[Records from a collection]

○ ○ ○

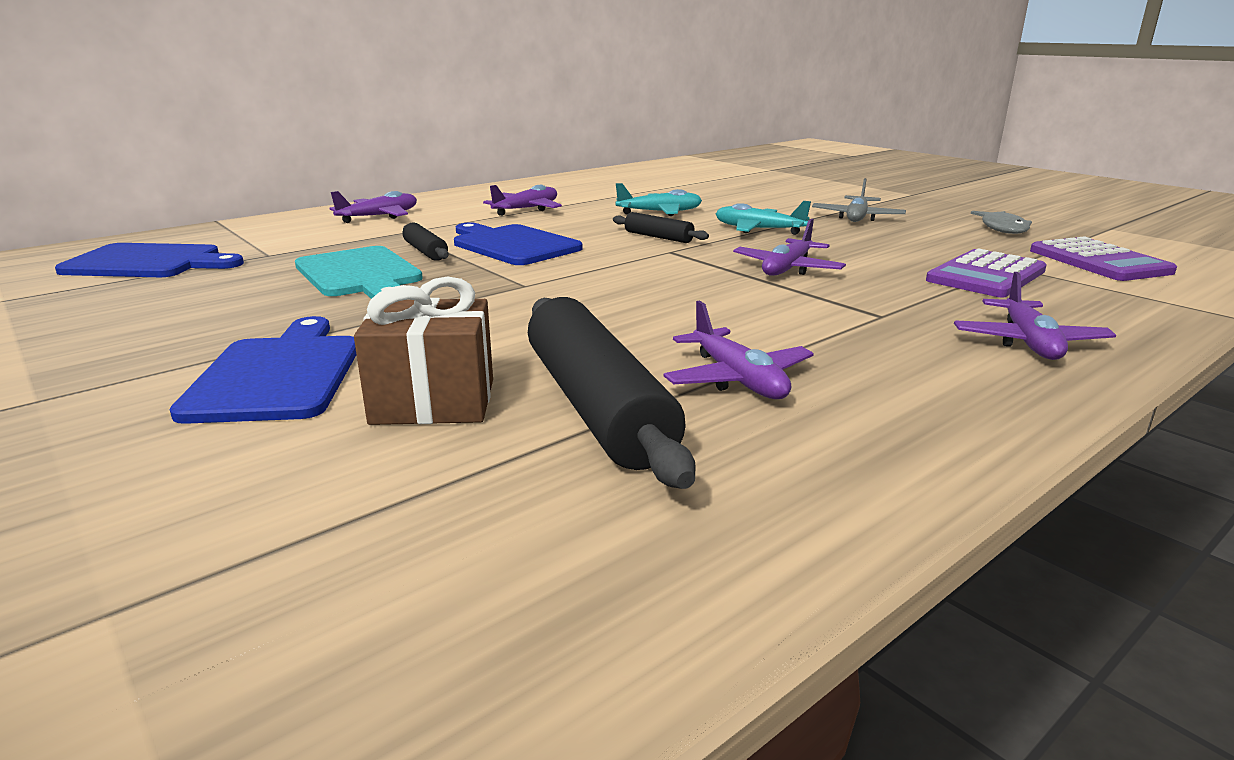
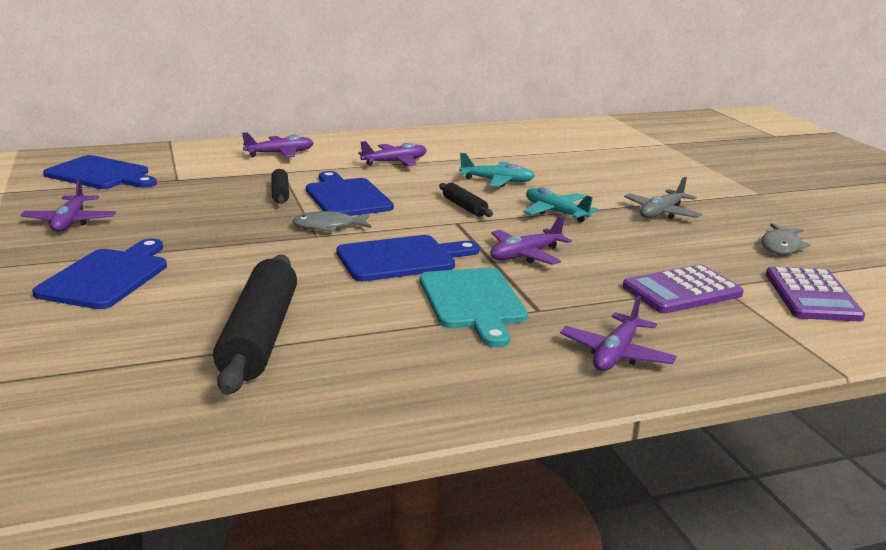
camera: 20 degrees right, 0 degrees up
(360, 274) = (219, 207): turquoise cutting board -> turquoise cutting board (473, 302)
(433, 401) = (173, 313): brown gift -> none
(528, 274) = (328, 227): none -> grey fish
(658, 292) = (401, 258): none -> blue cutting board
(737, 379) = (367, 337): purple plane -> purple plane (70, 222)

○ ○ ○

- [What to do]
Please give a word-for-word repetition of the lines from the one containing "(528, 274) = (328, 227): none -> grey fish" through the last line of the data above, including both, and nothing besides.

- [Answer box]
(528, 274) = (328, 227): none -> grey fish
(658, 292) = (401, 258): none -> blue cutting board
(737, 379) = (367, 337): purple plane -> purple plane (70, 222)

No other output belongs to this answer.